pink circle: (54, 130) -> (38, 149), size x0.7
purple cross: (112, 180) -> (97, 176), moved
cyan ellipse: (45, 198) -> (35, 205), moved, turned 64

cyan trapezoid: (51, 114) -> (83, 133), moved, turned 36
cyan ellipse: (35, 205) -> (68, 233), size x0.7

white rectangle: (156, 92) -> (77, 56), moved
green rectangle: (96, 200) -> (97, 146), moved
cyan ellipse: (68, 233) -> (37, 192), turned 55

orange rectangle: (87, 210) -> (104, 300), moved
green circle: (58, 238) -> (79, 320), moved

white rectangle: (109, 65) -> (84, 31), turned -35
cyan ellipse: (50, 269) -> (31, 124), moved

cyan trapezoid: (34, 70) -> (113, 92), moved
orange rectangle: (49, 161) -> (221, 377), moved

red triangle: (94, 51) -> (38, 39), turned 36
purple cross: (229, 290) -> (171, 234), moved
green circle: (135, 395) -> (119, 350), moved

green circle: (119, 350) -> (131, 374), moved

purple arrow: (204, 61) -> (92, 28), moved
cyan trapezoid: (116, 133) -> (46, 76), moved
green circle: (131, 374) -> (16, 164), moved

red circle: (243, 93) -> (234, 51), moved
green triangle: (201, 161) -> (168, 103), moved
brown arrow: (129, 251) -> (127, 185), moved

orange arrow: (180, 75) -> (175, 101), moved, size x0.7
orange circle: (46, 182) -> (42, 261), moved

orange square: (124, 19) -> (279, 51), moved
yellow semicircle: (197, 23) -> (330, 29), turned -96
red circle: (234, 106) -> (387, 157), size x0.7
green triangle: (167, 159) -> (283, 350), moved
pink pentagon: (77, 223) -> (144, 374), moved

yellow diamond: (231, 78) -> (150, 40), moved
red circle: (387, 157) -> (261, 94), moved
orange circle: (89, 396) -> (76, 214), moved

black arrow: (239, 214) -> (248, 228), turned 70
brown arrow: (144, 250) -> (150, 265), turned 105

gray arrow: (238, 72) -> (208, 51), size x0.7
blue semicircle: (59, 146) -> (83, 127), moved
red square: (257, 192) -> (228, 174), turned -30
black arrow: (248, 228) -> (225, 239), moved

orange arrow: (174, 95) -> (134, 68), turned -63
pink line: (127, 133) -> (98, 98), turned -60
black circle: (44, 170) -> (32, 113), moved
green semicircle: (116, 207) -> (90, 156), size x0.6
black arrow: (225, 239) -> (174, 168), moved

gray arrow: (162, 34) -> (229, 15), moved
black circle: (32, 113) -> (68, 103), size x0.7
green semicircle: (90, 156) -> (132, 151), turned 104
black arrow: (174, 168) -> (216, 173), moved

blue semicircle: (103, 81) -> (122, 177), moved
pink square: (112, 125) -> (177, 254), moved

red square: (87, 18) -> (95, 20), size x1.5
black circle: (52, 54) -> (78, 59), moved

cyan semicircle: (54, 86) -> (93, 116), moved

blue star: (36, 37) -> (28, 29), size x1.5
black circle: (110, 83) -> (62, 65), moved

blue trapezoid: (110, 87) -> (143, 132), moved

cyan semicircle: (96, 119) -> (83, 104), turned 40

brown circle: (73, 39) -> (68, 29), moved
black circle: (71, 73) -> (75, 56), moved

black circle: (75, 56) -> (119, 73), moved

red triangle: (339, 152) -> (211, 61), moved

Job:
Output the records above in full, with nothing altered.

Result:
pink circle: (54, 130) -> (38, 149), size x0.7
purple cross: (112, 180) -> (97, 176), moved
cyan ellipse: (45, 198) -> (35, 205), moved, turned 64

cyan trapezoid: (51, 114) -> (83, 133), moved, turned 36
cyan ellipse: (35, 205) -> (68, 233), size x0.7

white rectangle: (156, 92) -> (77, 56), moved
green rectangle: (96, 200) -> (97, 146), moved
cyan ellipse: (68, 233) -> (37, 192), turned 55

orange rectangle: (87, 210) -> (104, 300), moved
green circle: (58, 238) -> (79, 320), moved

white rectangle: (109, 65) -> (84, 31), turned -35
cyan ellipse: (50, 269) -> (31, 124), moved

cyan trapezoid: (34, 70) -> (113, 92), moved
orange rectangle: (49, 161) -> (221, 377), moved

red triangle: (94, 51) -> (38, 39), turned 36
purple cross: (229, 290) -> (171, 234), moved
green circle: (135, 395) -> (119, 350), moved

green circle: (119, 350) -> (131, 374), moved

purple arrow: (204, 61) -> (92, 28), moved
cyan trapezoid: (116, 133) -> (46, 76), moved
green circle: (131, 374) -> (16, 164), moved

red circle: (243, 93) -> (234, 51), moved
green triangle: (201, 161) -> (168, 103), moved
brown arrow: (129, 251) -> (127, 185), moved

orange arrow: (180, 75) -> (175, 101), moved, size x0.7
orange circle: (46, 182) -> (42, 261), moved

orange square: (124, 19) -> (279, 51), moved
yellow semicircle: (197, 23) -> (330, 29), turned -96
red circle: (234, 106) -> (387, 157), size x0.7
green triangle: (167, 159) -> (283, 350), moved
pink pentagon: (77, 223) -> (144, 374), moved

yellow diamond: (231, 78) -> (150, 40), moved
red circle: (387, 157) -> (261, 94), moved
orange circle: (89, 396) -> (76, 214), moved

black arrow: (239, 214) -> (248, 228), turned 70
brown arrow: (144, 250) -> (150, 265), turned 105

gray arrow: (238, 72) -> (208, 51), size x0.7
blue semicircle: (59, 146) -> (83, 127), moved
red square: (257, 192) -> (228, 174), turned -30
black arrow: (248, 228) -> (225, 239), moved

orange arrow: (174, 95) -> (134, 68), turned -63
pink line: (127, 133) -> (98, 98), turned -60
black circle: (44, 170) -> (32, 113), moved
green semicircle: (116, 207) -> (90, 156), size x0.6
black arrow: (225, 239) -> (174, 168), moved

gray arrow: (162, 34) -> (229, 15), moved
black circle: (32, 113) -> (68, 103), size x0.7
green semicircle: (90, 156) -> (132, 151), turned 104
black arrow: (174, 168) -> (216, 173), moved

blue semicircle: (103, 81) -> (122, 177), moved
pink square: (112, 125) -> (177, 254), moved

red square: (87, 18) -> (95, 20), size x1.5
black circle: (52, 54) -> (78, 59), moved

cyan semicircle: (54, 86) -> (93, 116), moved

blue star: (36, 37) -> (28, 29), size x1.5
black circle: (110, 83) -> (62, 65), moved

blue trapezoid: (110, 87) -> (143, 132), moved

cyan semicircle: (96, 119) -> (83, 104), turned 40

brown circle: (73, 39) -> (68, 29), moved
black circle: (71, 73) -> (75, 56), moved

black circle: (75, 56) -> (119, 73), moved

red triangle: (339, 152) -> (211, 61), moved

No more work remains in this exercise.